╔══

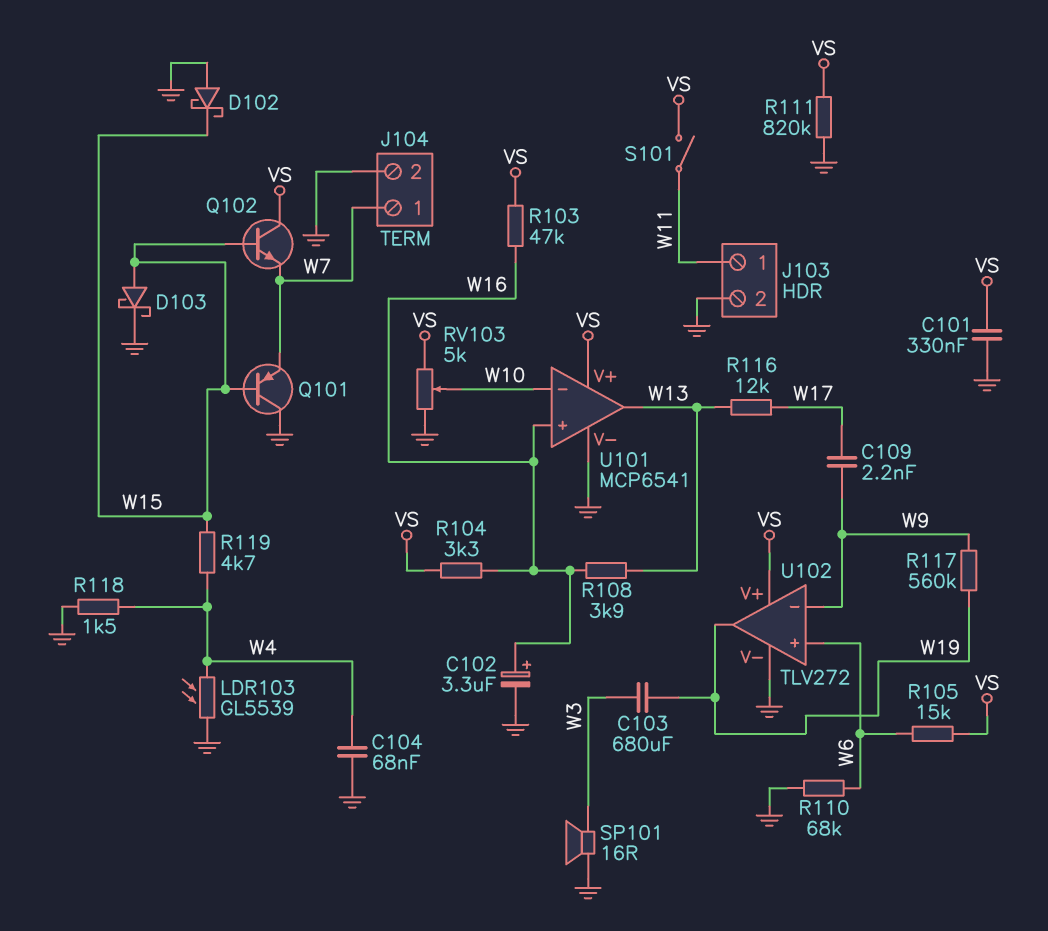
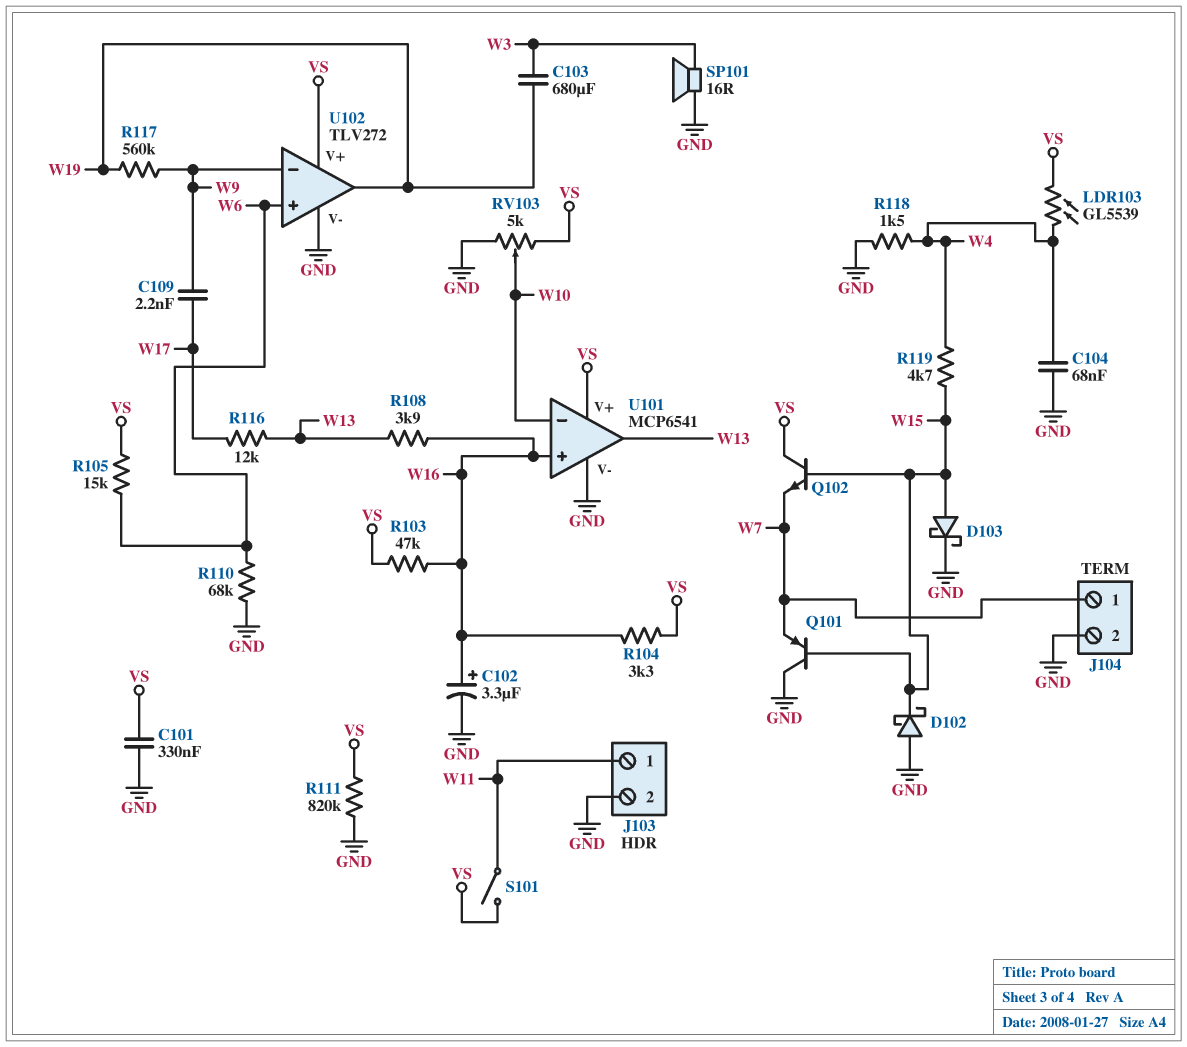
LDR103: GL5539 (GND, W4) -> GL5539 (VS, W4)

╚══
╔══

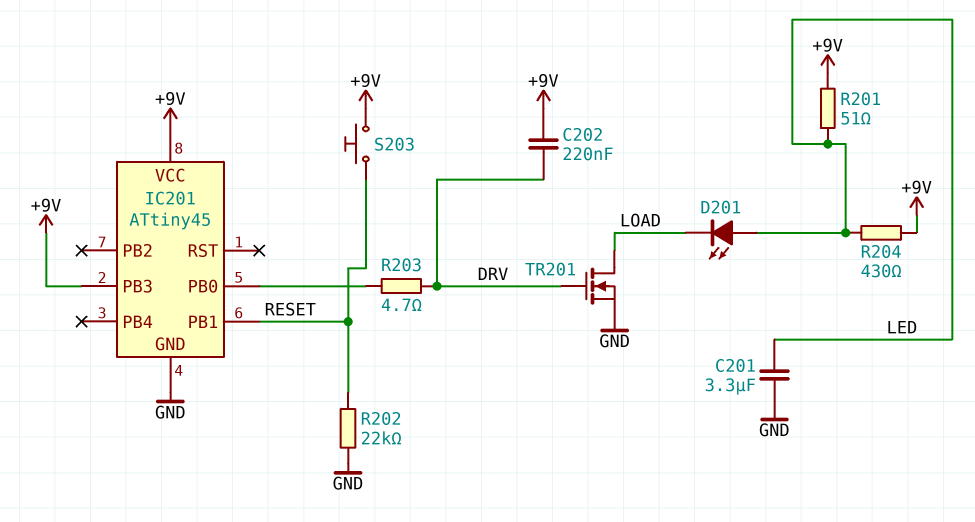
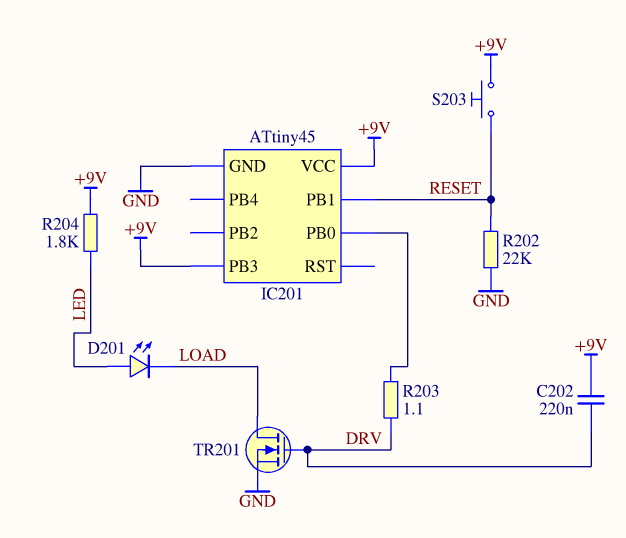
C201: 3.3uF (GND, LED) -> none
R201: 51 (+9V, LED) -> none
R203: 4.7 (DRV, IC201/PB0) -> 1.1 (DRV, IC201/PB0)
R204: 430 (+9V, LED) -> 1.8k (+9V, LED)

╚══

--- Exercise details ---
In the records, find every line that has the string "none" and copy it.

--- Solution for this task ---
C201: 3.3uF (GND, LED) -> none
R201: 51 (+9V, LED) -> none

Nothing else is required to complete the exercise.